▶ _PROVIDED INFORMATION_
————

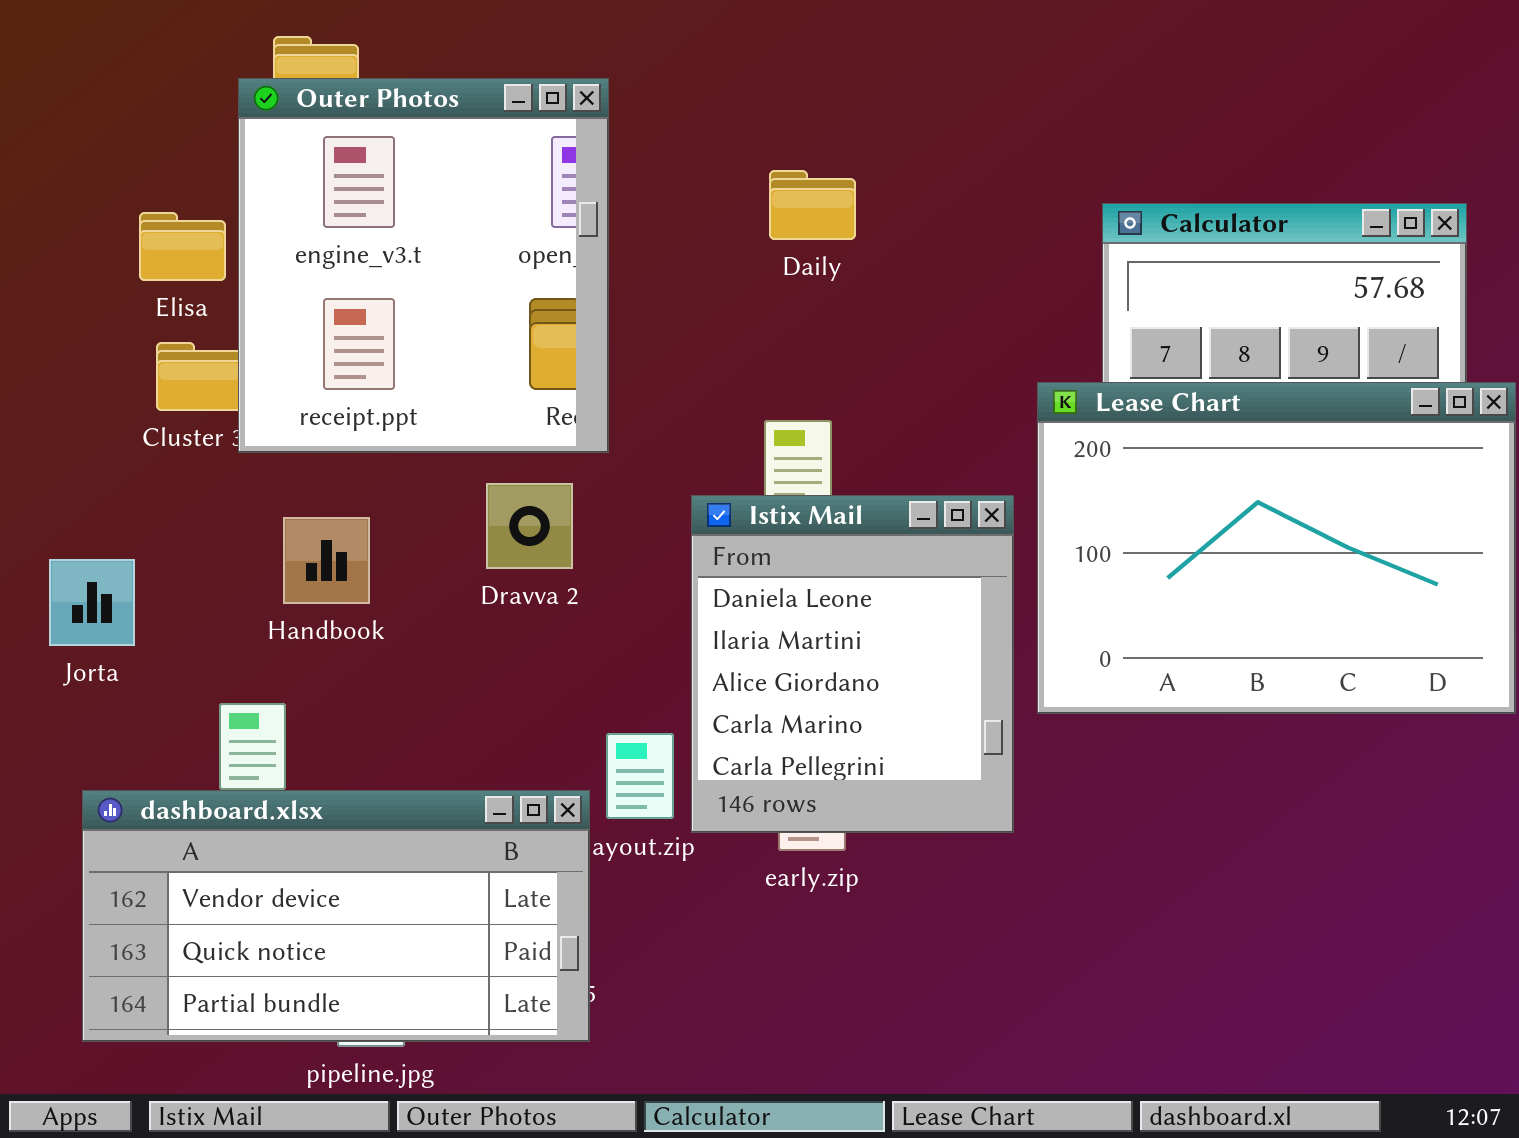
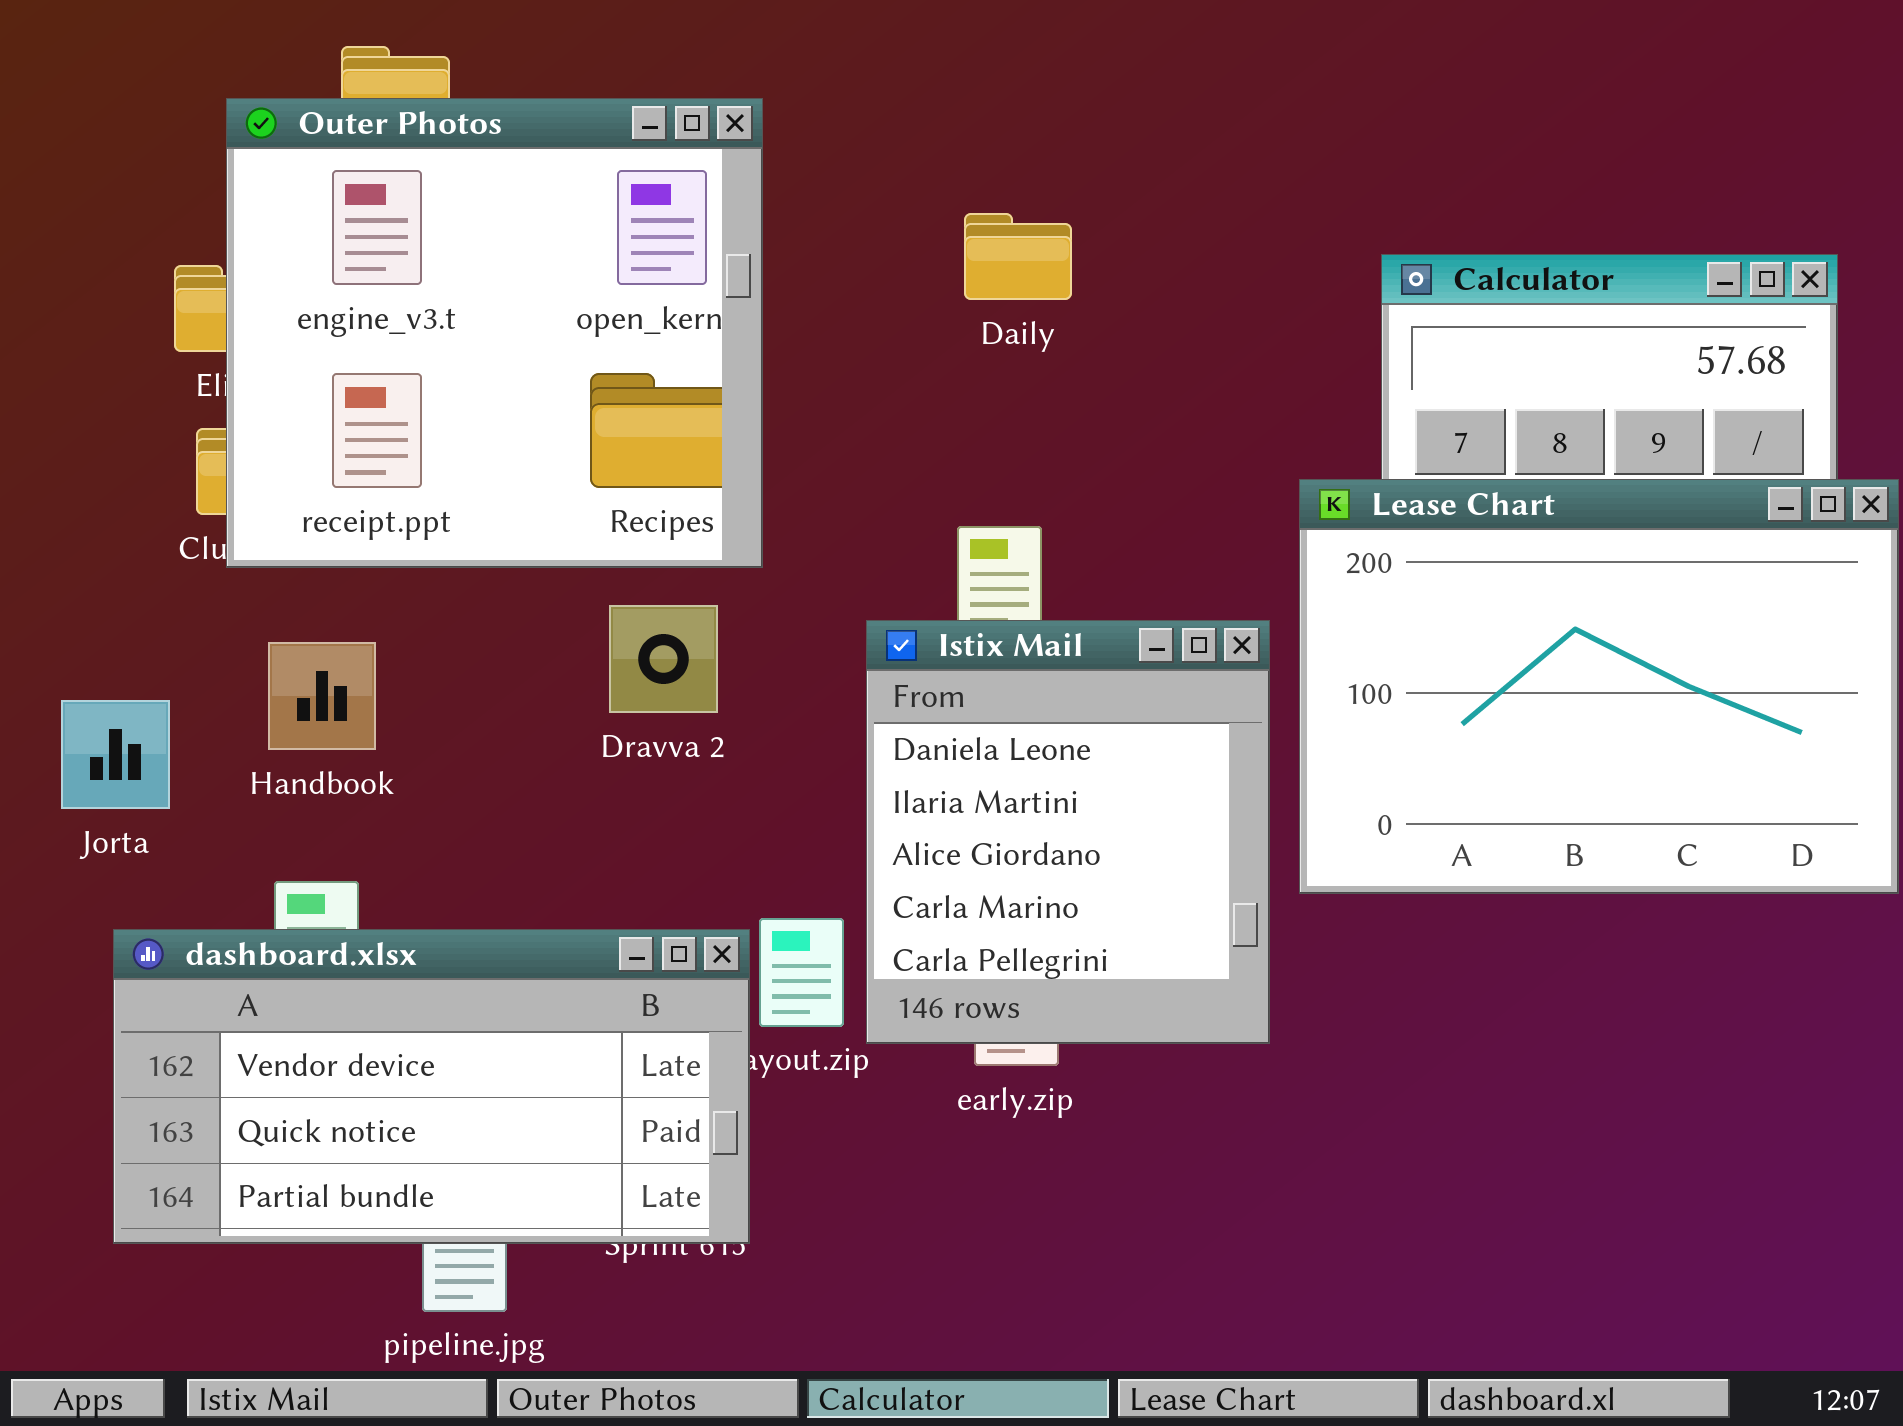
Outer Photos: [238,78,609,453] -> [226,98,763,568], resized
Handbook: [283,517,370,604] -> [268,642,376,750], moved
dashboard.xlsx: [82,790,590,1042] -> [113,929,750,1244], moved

————

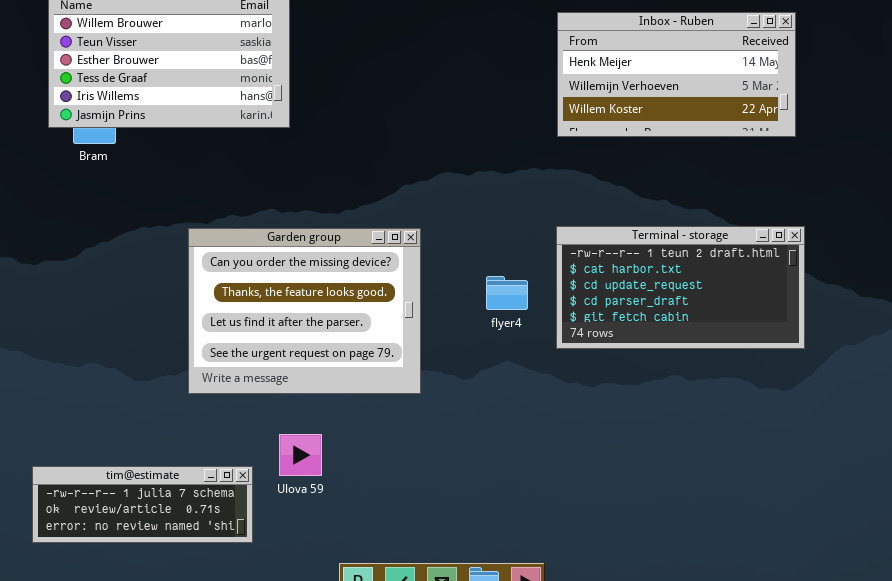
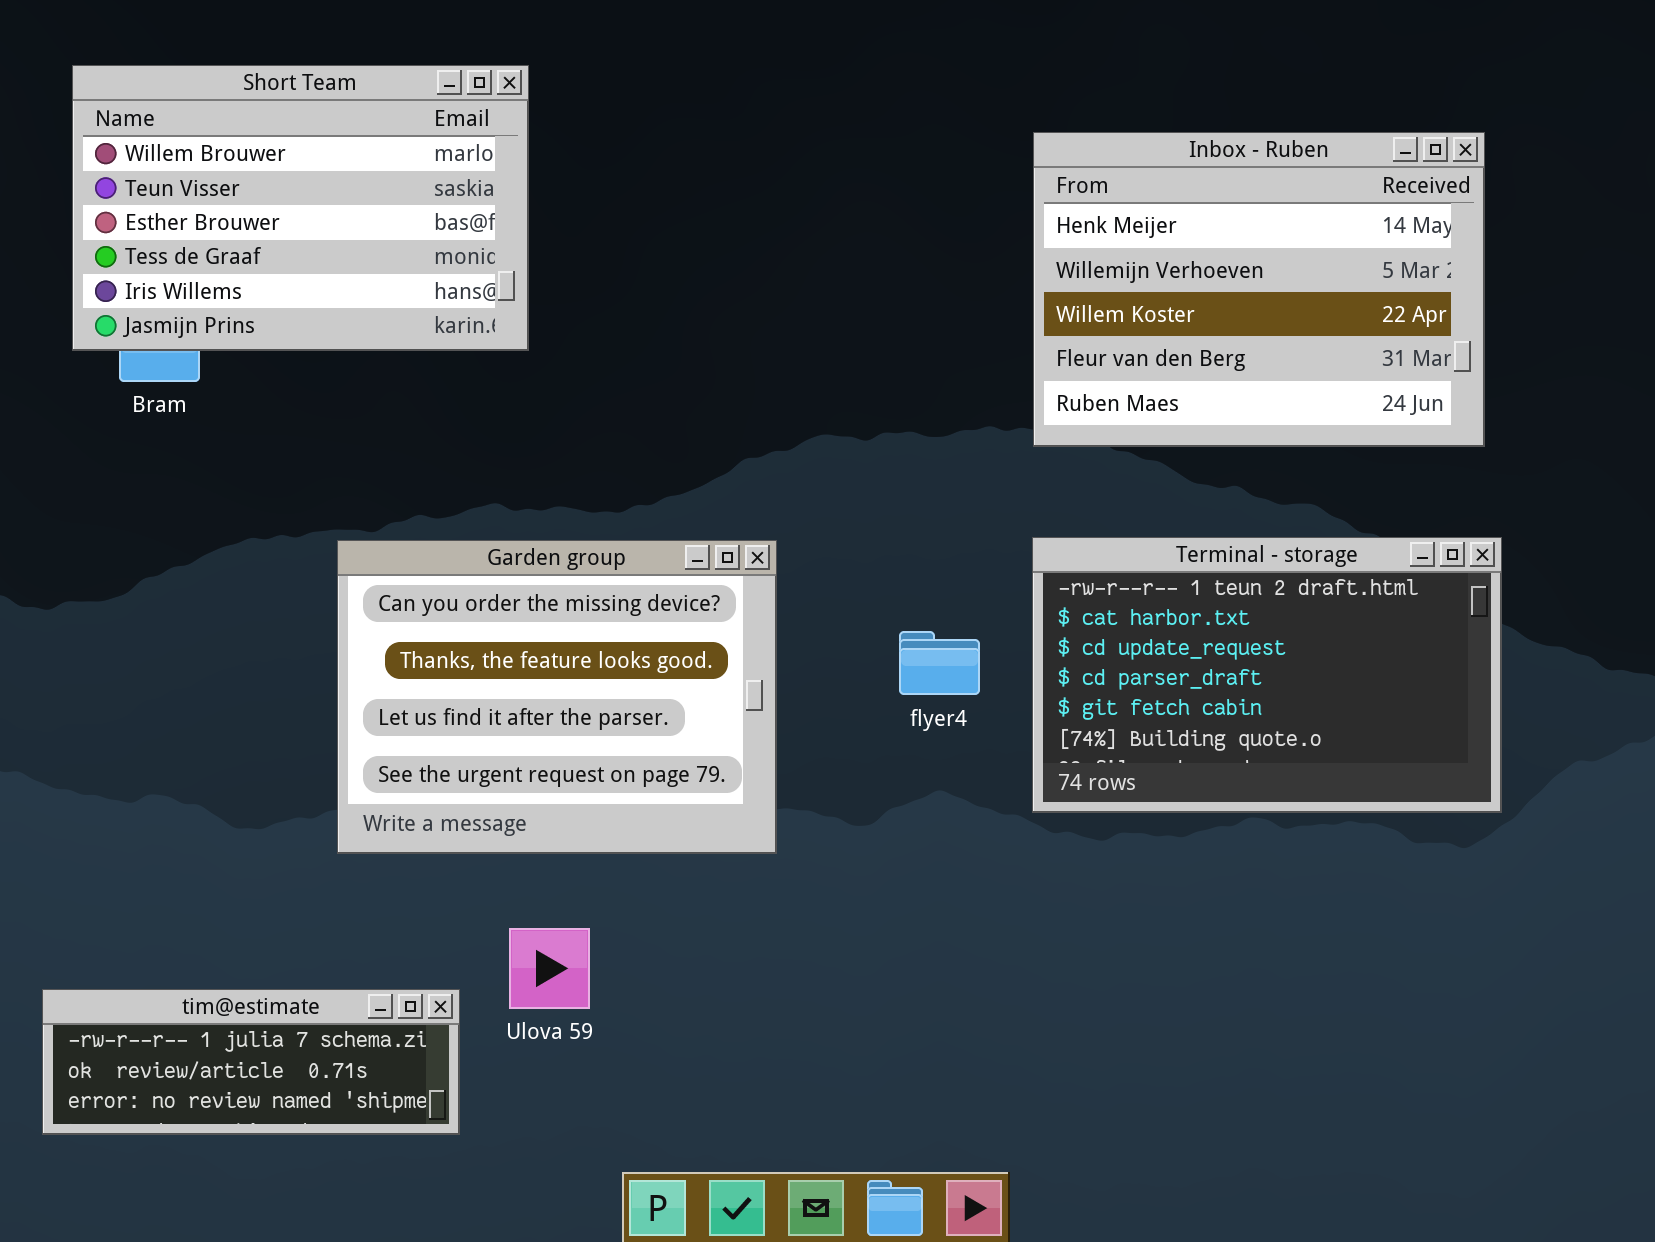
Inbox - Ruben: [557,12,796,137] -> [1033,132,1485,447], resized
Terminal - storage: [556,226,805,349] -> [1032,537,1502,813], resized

————

▶ _WHAT IS BEING ASKED_
All that is wanted is the stretch of lines above from the one containing "Outer Photos: [238,78,609,453]" through the one containing "dashboard.xlsx: [82,790,590,1042] ->", duplicated exactly.

▶ _EXERCISE RESULT_
Outer Photos: [238,78,609,453] -> [226,98,763,568], resized
Handbook: [283,517,370,604] -> [268,642,376,750], moved
dashboard.xlsx: [82,790,590,1042] -> [113,929,750,1244], moved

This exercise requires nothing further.